> TO DO: Pick out every line in the rows below that contains the string "instrumentName", and copy each one.

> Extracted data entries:
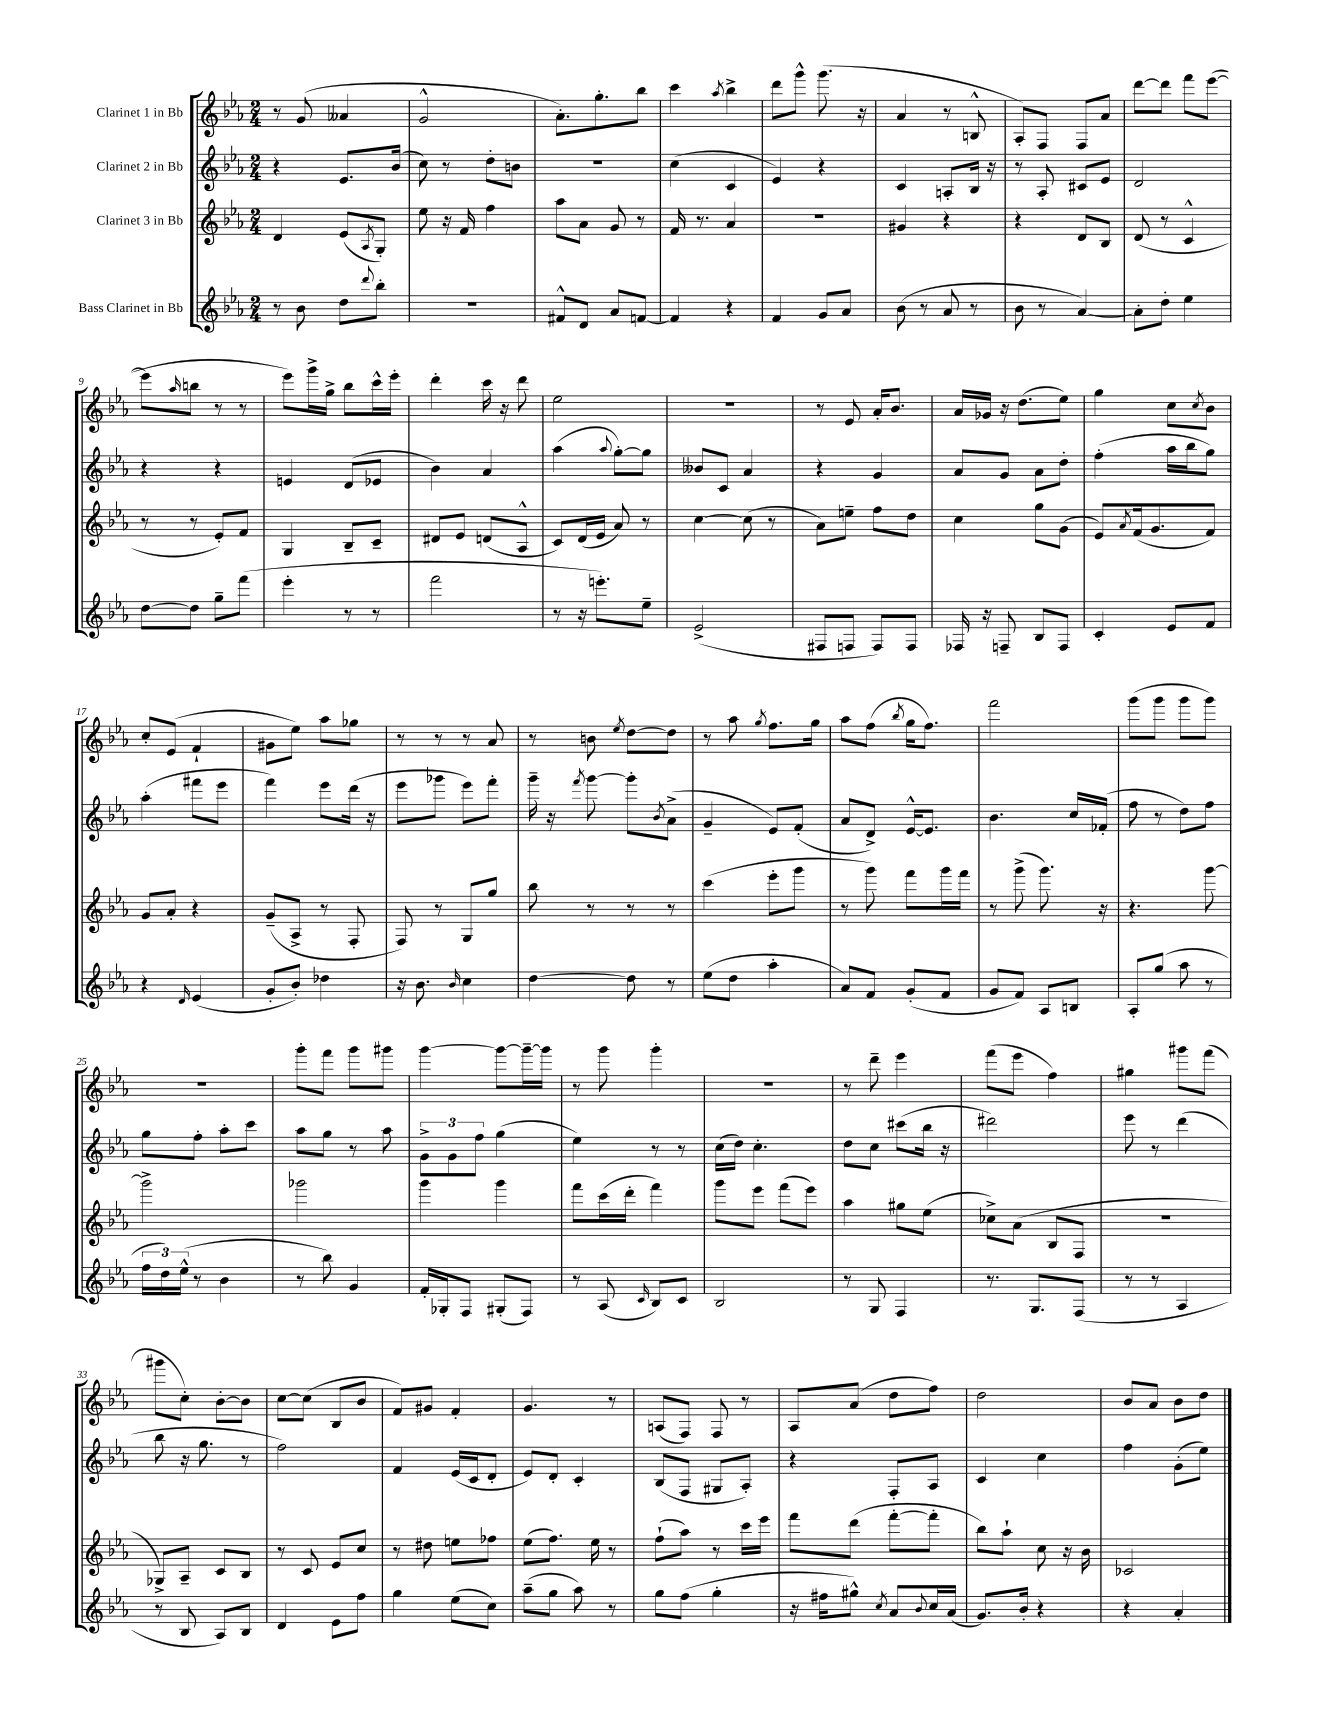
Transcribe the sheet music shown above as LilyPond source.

<<
\new StaffGroup <<
\new Staff = "s0" \with { instrumentName = "Clarinet 1 in Bb" } {
    \clef treble \key ees \major \numericTimeSignature \time 2/4
    r8 g'8( aeses'4 |
    g'2-^ |
    aes'8.-.) g''8.-. bes''8 |
    c'''4 \acciaccatura { aes''8 } bes''4-> |
    d'''8 g'''8-^ g'''8.( r16 |
    aes'4 r8 b8-^ |
    aes8-.) f8 f8 aes'8 |
    d'''8~ d'''8 f'''8 ees'''8~( |
    ees'''8 \grace { aes''16 } b''8 r8 r8 |
    ees'''8) g'''16-> g''16-> bes''8 c'''16-^ ees'''16-. |
    d'''4-. c'''16 r16 d'''8 |
    ees''2 |
    R2 |
    r8 ees'8 aes'16-. bes'8. |
    aes'16 ges'16 r16 d''8.( ees''8) |
    g''4 c''8 \acciaccatura { c''8 } bes'8 |
    c''8-. ees'8( f'4-! |
    gis'8 ees''8) aes''8 ges''8 |
    r8 r8 r8 aes'8 |
    r8 b'8 \acciaccatura { ees''8 } d''8~ d''8 |
    r8 aes''8 \acciaccatura { g''8 } f''8. g''16 |
    aes''8 f''8( \acciaccatura { bes''8 } g''16 f''8.) |
    f'''2 |
    g'''8( g'''8 g'''8 g'''8) |
    R2 |
    g'''8-. f'''8 g'''8 gis'''8 |
    g'''4~ g'''8~ g'''16~-- g'''16 |
    r8 g'''8 g'''4-. |
    R2 |
    r8 d'''8-- ees'''4 |
    f'''8( ees'''8 f''4) |
    gis''4 gis'''8 f'''8( |
    gis'''8 c''8-.) bes'8~-. bes'8 |
    c''8~ c''8( bes8 bes'8 |
    f'8) gis'8 f'4-. |
    g'4. r8 |
    a8( f8) f8 r8 |
    aes8 aes'8( d''8 f''8) |
    d''2 |
    bes'8 aes'8 bes'8 d''8 \bar "|." |
}
\new Staff = "s1" \with { instrumentName = "Clarinet 2 in Bb" } {
    \clef treble \key ees \major \numericTimeSignature \time 2/4
    r4 ees'8. bes'16( |
    c''8) r8 d''8-. b'8 |
    r2 |
    c''4( c'4 |
    ees'4) r4 |
    c'4 a8-. bes16 r16 |
    r8 aes8-. cis'8 ees'8 |
    d'2 |
    r4 r4 |
    e'4 d'8( ees'8 |
    bes'4) aes'4 |
    aes''4( \appoggiatura { aes''8 } g''8~-.) g''8 |
    beses'8 c'8 aes'4 |
    r4 g'4 |
    aes'8 g'8 aes'8 d''8-. |
    f''4-.( aes''16 bes''16 g''8) |
    aes''4-.( fis'''8 ees'''8 |
    f'''4) ees'''8 d'''16( r16 |
    ees'''8 ges'''8 ees'''8) f'''8-. |
    g'''16-- r16 \acciaccatura { f'''8 } g'''8~ g'''8-. \acciaccatura { bes'8 } aes'8->( |
    g'4-- ees'8) f'8-.( |
    aes'8 d'8->) ees'16~-^ ees'8. |
    bes'4. c''16 fes'16-.( |
    f''8 r8 d''8) f''8 |
    g''8 f''8-. aes''8-. c'''8 |
    aes''8 g''8 r8 aes''8 |
    \tuplet 3/2 { g'8-> g'8 f''8 } g''4( |
    ees''4) r8 r8 |
    c''16( d''16) c''4.-. |
    d''8 c''8 cis'''8( bes''16 r16 |
    dis'''2) |
    ees'''8 r8 d'''4( |
    bes''8 r16 g''8. r8 |
    f''2) |
    f'4 ees'16( c'16 d'8-. |
    ees'8) d'8-. c'4-. |
    bes8( f8 gis8 aes8-.) |
    r4 f8-. aes8 |
    c'4 c''4 |
    f''4 g'8-.( ees''8) \bar "|." |
}
\new Staff = "s2" \with { instrumentName = "Clarinet 3 in Bb" } {
    \clef treble \key ees \major \numericTimeSignature \time 2/4
    d'4 ees'8( \acciaccatura { aes8 } g8-.) |
    ees''8 r16 f'16 f''4 |
    aes''8 aes'8 g'8 r8 |
    f'16 r8. aes'4 |
    R2 |
    gis'4 r4 |
    r4 d'8 bes8 |
    d'8( r8 c'4-^ |
    r8 r8 ees'8-.) f'8 |
    g4 bes8-- c'8-- |
    dis'8 ees'8 d'8( aes8-^ |
    c'8) d'16( ees'16 aes'8) r8 |
    c''4~ c''8( r8 |
    aes'8) e''8-- f''8 d''8 |
    c''4 g''8 g'8( |
    ees'8) \acciaccatura { aes'8 } f'16( g'8. f'8) |
    g'8 aes'8-. r4 |
    g'8--( aes8-> r8 f8-. |
    f8) r8 g8 g''8 |
    bes''8 r8 r8 r8 |
    c'''4( ees'''8-. g'''8 |
    r8 g'''8) f'''8 g'''16 f'''16 |
    r8 g'''8->( g'''8.) r16 |
    r4. g'''8~ |
    g'''2-> |
    ges'''2 |
    g'''4 g'''4 |
    f'''8 c'''16( d'''16-. f'''4) |
    g'''8 ees'''8 f'''8( ees'''8) |
    aes''4 gis''8 ees''8( |
    ces''8->) aes'8( bes8 f8 |
    R2 |
    ges8->) aes8-- c'8 bes8 |
    r8 c'8 ees'8 c''8 |
    r8 dis''8 e''8 fes''8 |
    ees''8( f''8.) ees''16 r8 |
    f''8-!( aes''8) r8 c'''16 ees'''16 |
    f'''8 d'''8( f'''8~-. f'''8-. |
    bes''8) aes''8-! c''8 r16 bes'16 |
    ces'2 \bar "|." |
}
\new Staff = "s3" \with { instrumentName = "Bass Clarinet in Bb" } {
    \clef treble \key ees \major \numericTimeSignature \time 2/4
    r8 bes'8 d''8 \appoggiatura { d'''8 } bes''8-. |
    R2 |
    fis'8-^ d'8 aes'8 f'8~ |
    f'4 r4 |
    f'4 g'8 aes'8 |
    bes'8( r8 aes'8 r8 |
    bes'8 r8 aes'4~) |
    aes'8-. d''8-. ees''4 |
    d''8~ d''8 g''8-- f'''8( |
    ees'''4-. r8 r8 |
    f'''2 |
    r8 r16 e'''8.-.) ees''8-- |
    ees'2->( |
    fis8 f8 f8) f8 |
    fes16 r16 f8-- bes8 f8 |
    c'4-. ees'8 f'8 |
    r4 \grace { d'16 } ees'4( |
    g'8-. bes'8-.) des''4 |
    r16 bes'8. \grace { bes'16 } c''4 |
    d''4~ d''8 r8 |
    ees''8( d''8 aes''4-. |
    aes'8) f'8 g'8-.( f'8 |
    g'8 f'8) aes8 b8 |
    aes8-. g''8( aes''8 r8 |
    \tuplet 3/2 { f''16 d''16) ees''16-^( } r8 bes'4 |
    r8 bes''8) g'4 |
    f'16-. ges16-. f8 gis8-.( f8) |
    r8 aes8( \grace { c'16 } bes8) c'8 |
    bes2 |
    r8 g8 f4 |
    r8. g8. f8( |
    r8 r8 aes4 |
    r8 bes8 aes8) bes8 |
    d'4 ees'8 f''8 |
    g''4 ees''8( c''8) |
    aes''8--( g''8 aes''8) r8 |
    g''8 f''8( g''4-. |
    r16 fis''16 gis''8-^) \acciaccatura { c''8 } aes'8 \appoggiatura { bes'8 } c''16 aes'16( |
    g'8.) bes'16-. r4 |
    r4 aes'4-. \bar "|." |
}
>>
>>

> OUTPUT FOR THIS EXERCISE:
\new Staff = "s0" \with { instrumentName = "Clarinet 1 in Bb" } {
\new Staff = "s1" \with { instrumentName = "Clarinet 2 in Bb" } {
\new Staff = "s2" \with { instrumentName = "Clarinet 3 in Bb" } {
\new Staff = "s3" \with { instrumentName = "Bass Clarinet in Bb" } {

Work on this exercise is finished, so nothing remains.